(Data excerpts)
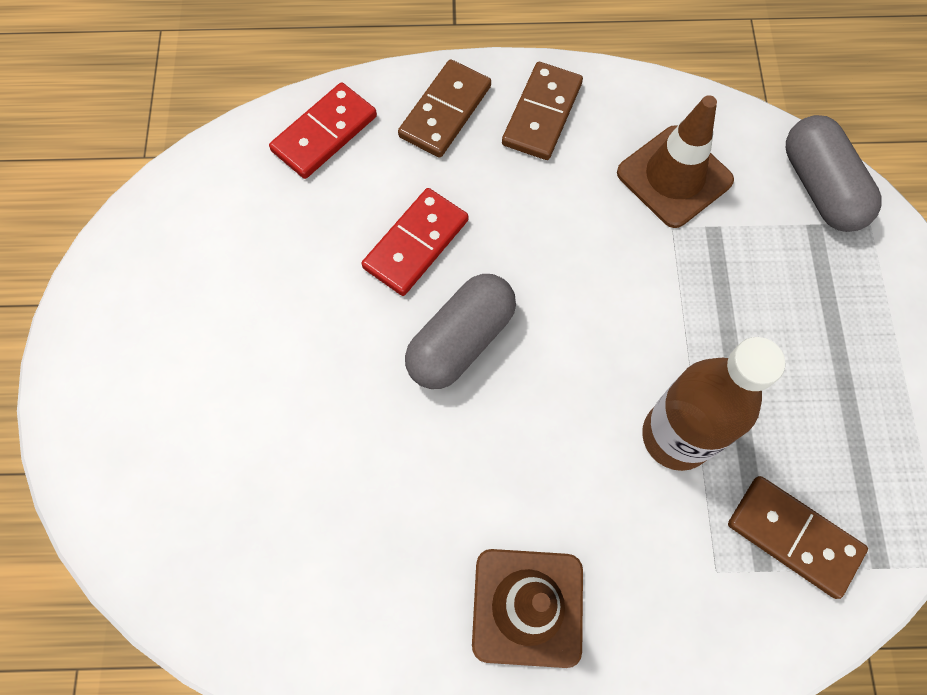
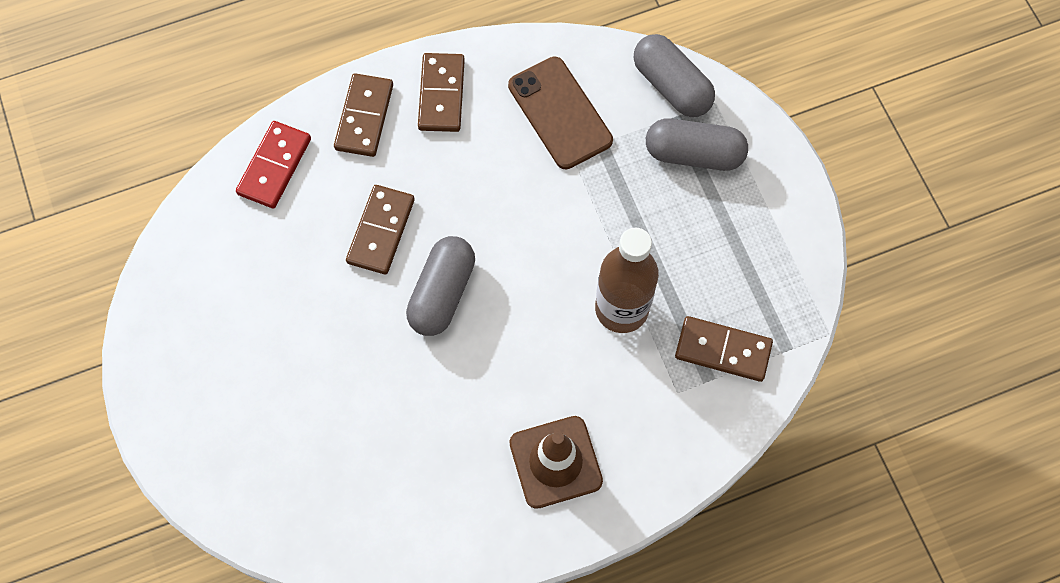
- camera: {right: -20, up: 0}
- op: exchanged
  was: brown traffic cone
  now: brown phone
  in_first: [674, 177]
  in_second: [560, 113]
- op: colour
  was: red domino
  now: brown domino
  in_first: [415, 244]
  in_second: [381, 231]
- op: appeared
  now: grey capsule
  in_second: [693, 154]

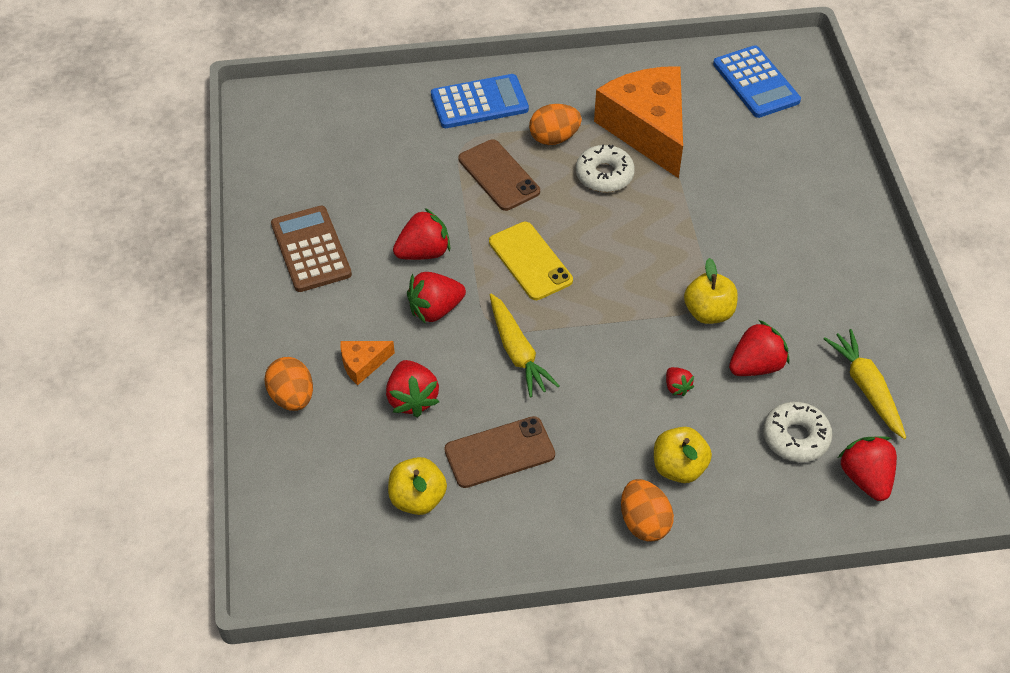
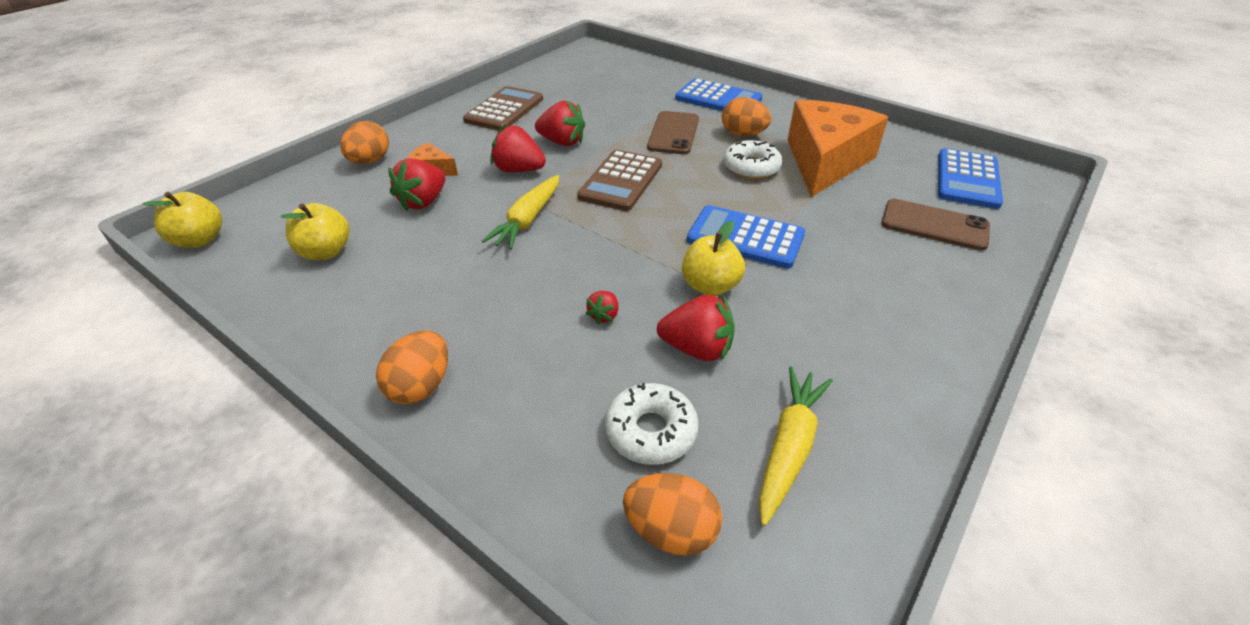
- camera: {right: 45, up: -10}
- op: exchanged
  was: yellow phone
  now: brown calculator
  in_first: [530, 261]
  in_second: [621, 181]
- op: relocated
  was: brown phone
  in_first: [499, 452]
  in_second: [934, 225]
- op: relocated
  was: yellow apple
  in_first: [679, 468]
  in_second: [199, 240]
- op: exchanged
  was: red strawberry
  now: orange egg
  in_first: [865, 478]
  in_second: [671, 530]
- op: appeared
  now: blue calculator
  in_second: [745, 238]

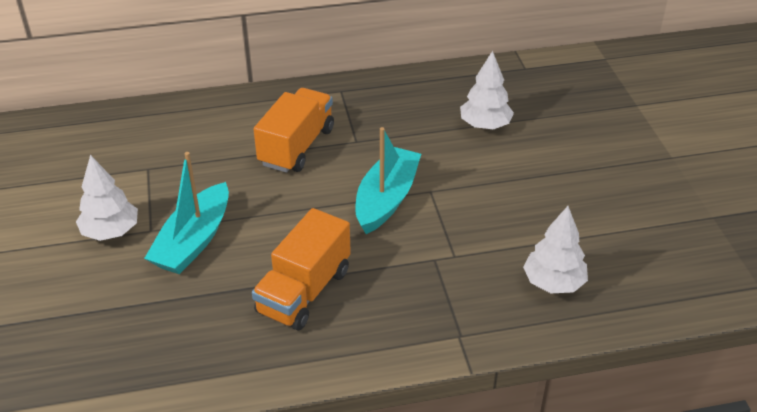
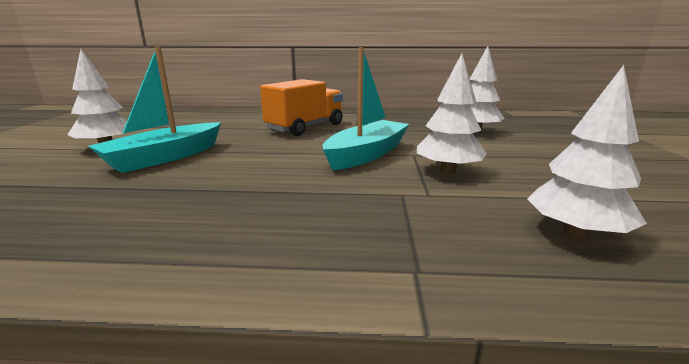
- camera: {right: 15, up: -20}
- op: missing
  was: orange truck
  in_first: [304, 291]
- op: appeared
  now: white tree
  in_second: [448, 171]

→ Work to complete: Apart from the pictures, return the records exactly.

→ Solution to the exercise:
- camera: {right: -20, up: 0}
- op: exchanged
  was: brown traffic cone
  now: brown phone
  in_first: [674, 177]
  in_second: [560, 113]
- op: colour
  was: red domino
  now: brown domino
  in_first: [415, 244]
  in_second: [381, 231]
- op: appeared
  now: grey capsule
  in_second: [693, 154]

- camera: {right: 45, up: -10}
- op: exchanged
  was: yellow phone
  now: brown calculator
  in_first: [530, 261]
  in_second: [621, 181]
- op: relocated
  was: brown phone
  in_first: [499, 452]
  in_second: [934, 225]
- op: relocated
  was: yellow apple
  in_first: [679, 468]
  in_second: [199, 240]
- op: exchanged
  was: red strawberry
  now: orange egg
  in_first: [865, 478]
  in_second: [671, 530]
- op: appeared
  now: blue calculator
  in_second: [745, 238]

- camera: {right: 15, up: -20}
- op: missing
  was: orange truck
  in_first: [304, 291]
- op: appeared
  now: white tree
  in_second: [448, 171]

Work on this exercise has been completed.